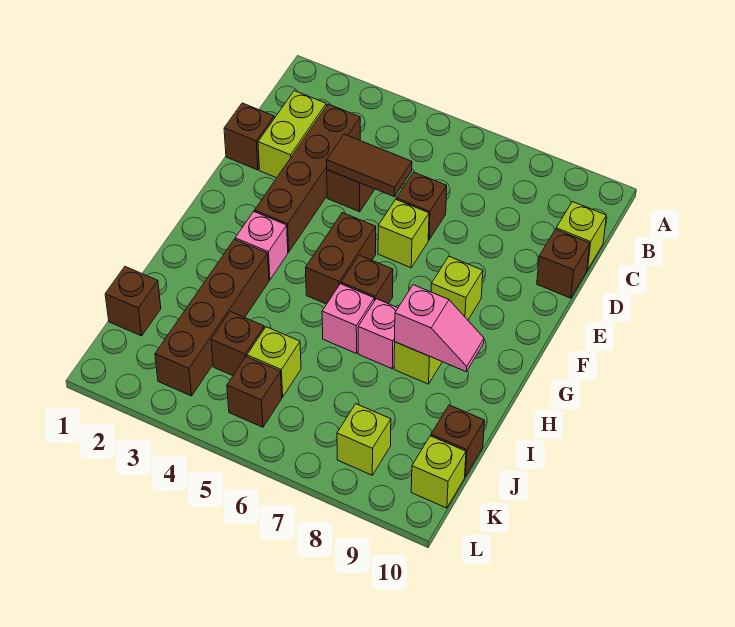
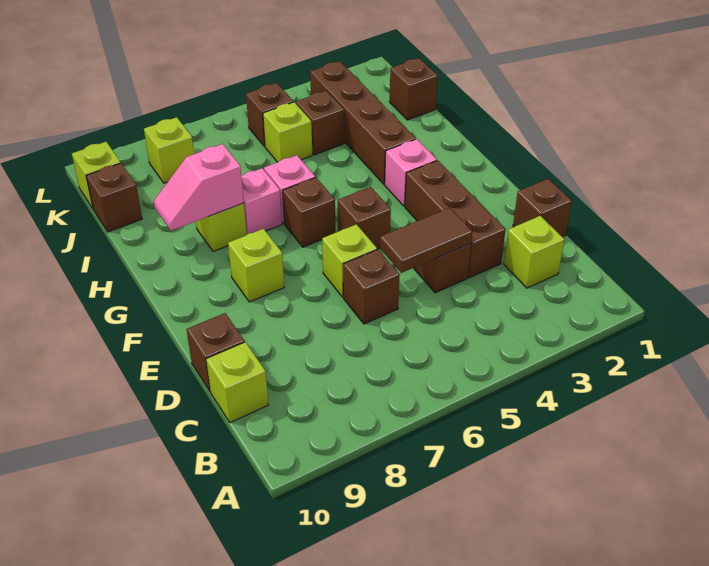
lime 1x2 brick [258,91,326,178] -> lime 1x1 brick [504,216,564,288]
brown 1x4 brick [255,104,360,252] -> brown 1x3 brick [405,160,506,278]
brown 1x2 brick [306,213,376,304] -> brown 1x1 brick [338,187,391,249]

....

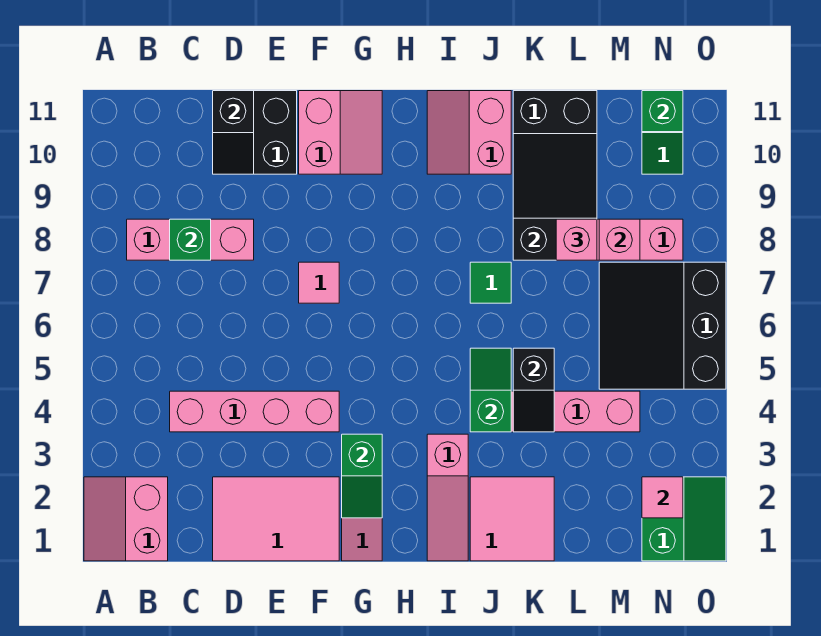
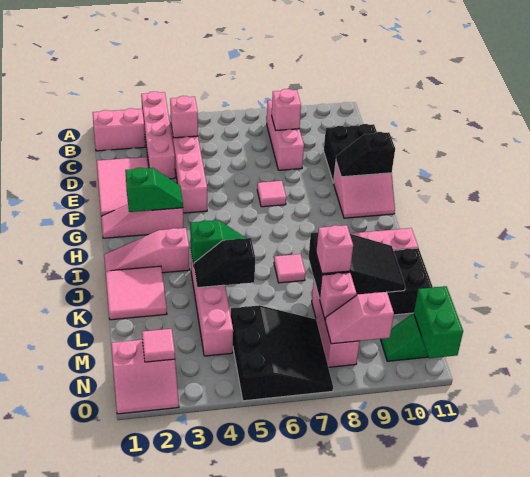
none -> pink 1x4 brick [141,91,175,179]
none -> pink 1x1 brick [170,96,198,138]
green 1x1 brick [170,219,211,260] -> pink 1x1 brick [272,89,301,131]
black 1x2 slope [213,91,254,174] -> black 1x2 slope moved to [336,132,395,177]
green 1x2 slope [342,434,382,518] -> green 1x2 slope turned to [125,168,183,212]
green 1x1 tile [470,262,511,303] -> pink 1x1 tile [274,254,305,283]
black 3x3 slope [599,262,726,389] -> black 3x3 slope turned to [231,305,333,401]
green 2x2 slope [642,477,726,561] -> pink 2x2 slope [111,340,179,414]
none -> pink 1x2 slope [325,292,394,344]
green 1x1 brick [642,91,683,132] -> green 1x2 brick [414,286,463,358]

....

Work to complete →
Above are some records; copy exactly the lines from the one with "lime 1x2 brick" through the one with "brown 1x2 brick", both included, and no others.

Your solution →
lime 1x2 brick [258,91,326,178] -> lime 1x1 brick [504,216,564,288]
brown 1x4 brick [255,104,360,252] -> brown 1x3 brick [405,160,506,278]
brown 1x2 brick [306,213,376,304] -> brown 1x1 brick [338,187,391,249]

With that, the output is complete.